**INSTRUCTIONS TO FOLLOW**
What's needed is a word-for-word retyping of the entries below, pictures omitted.

════════════════════

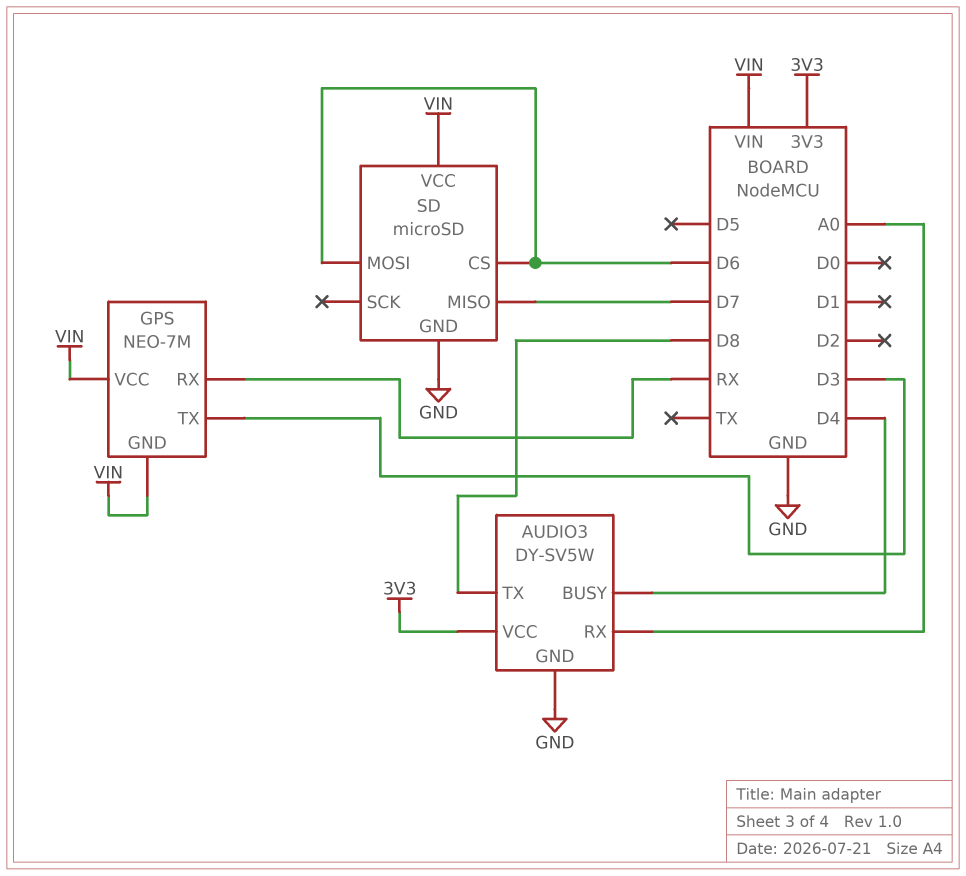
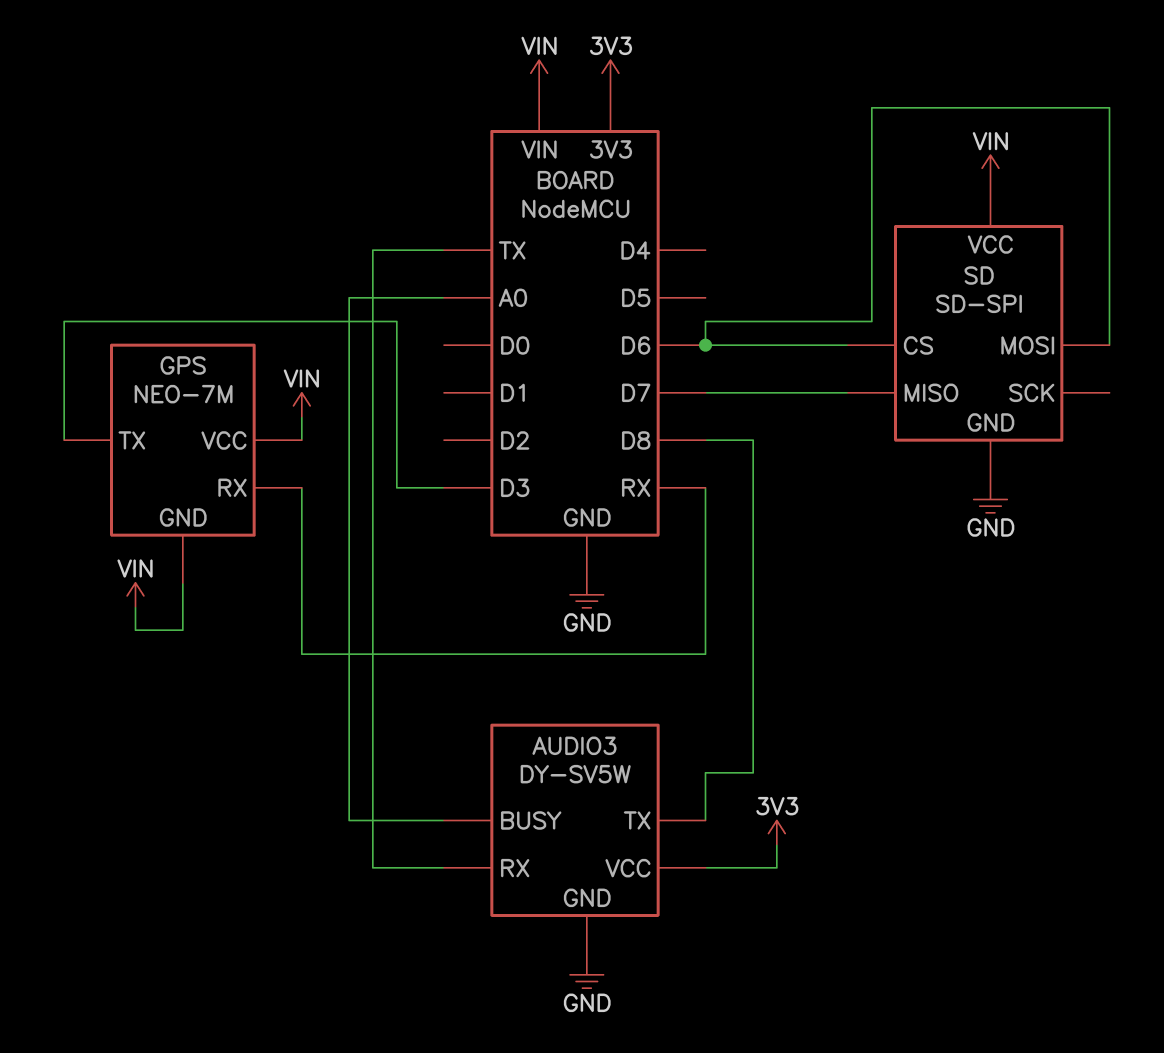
AUDIO3 pin BUSY: D4 -> A0
AUDIO3 pin RX: A0 -> TX
SD: microSD -> SD-SPI

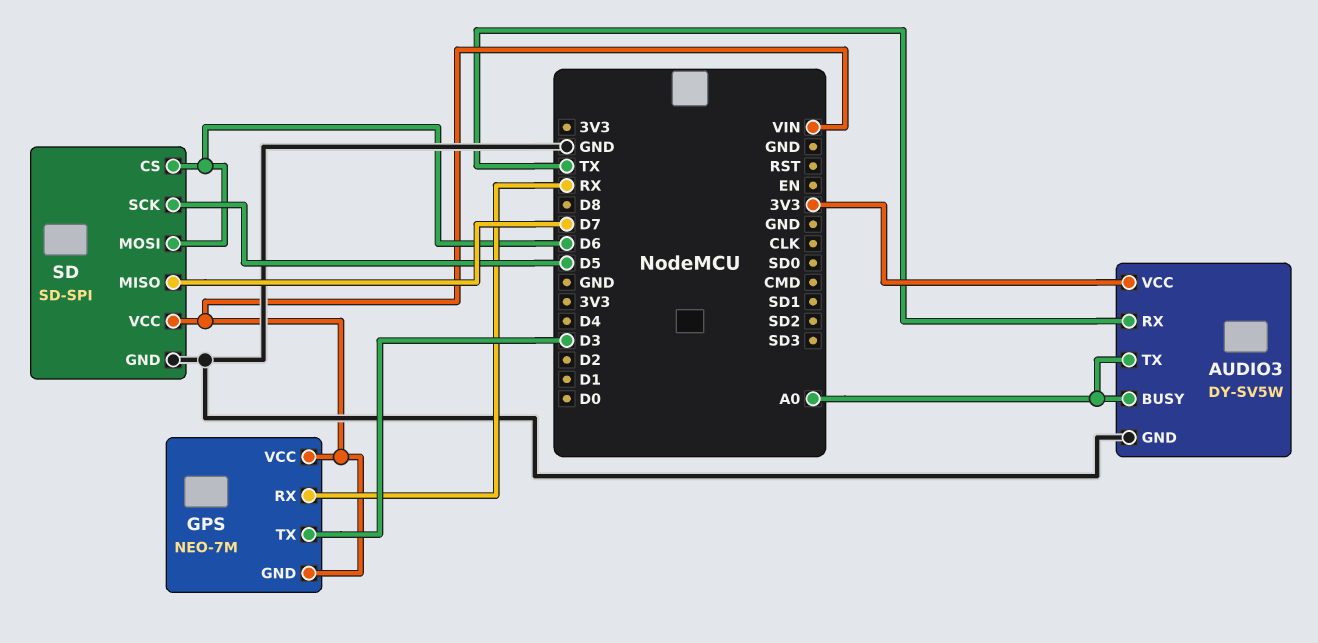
AUDIO3 pin TX: D8 -> A0
SD pin SCK: none -> D5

════════════════════

**RESPONSE**
AUDIO3 pin BUSY: D4 -> A0
AUDIO3 pin RX: A0 -> TX
SD: microSD -> SD-SPI

AUDIO3 pin TX: D8 -> A0
SD pin SCK: none -> D5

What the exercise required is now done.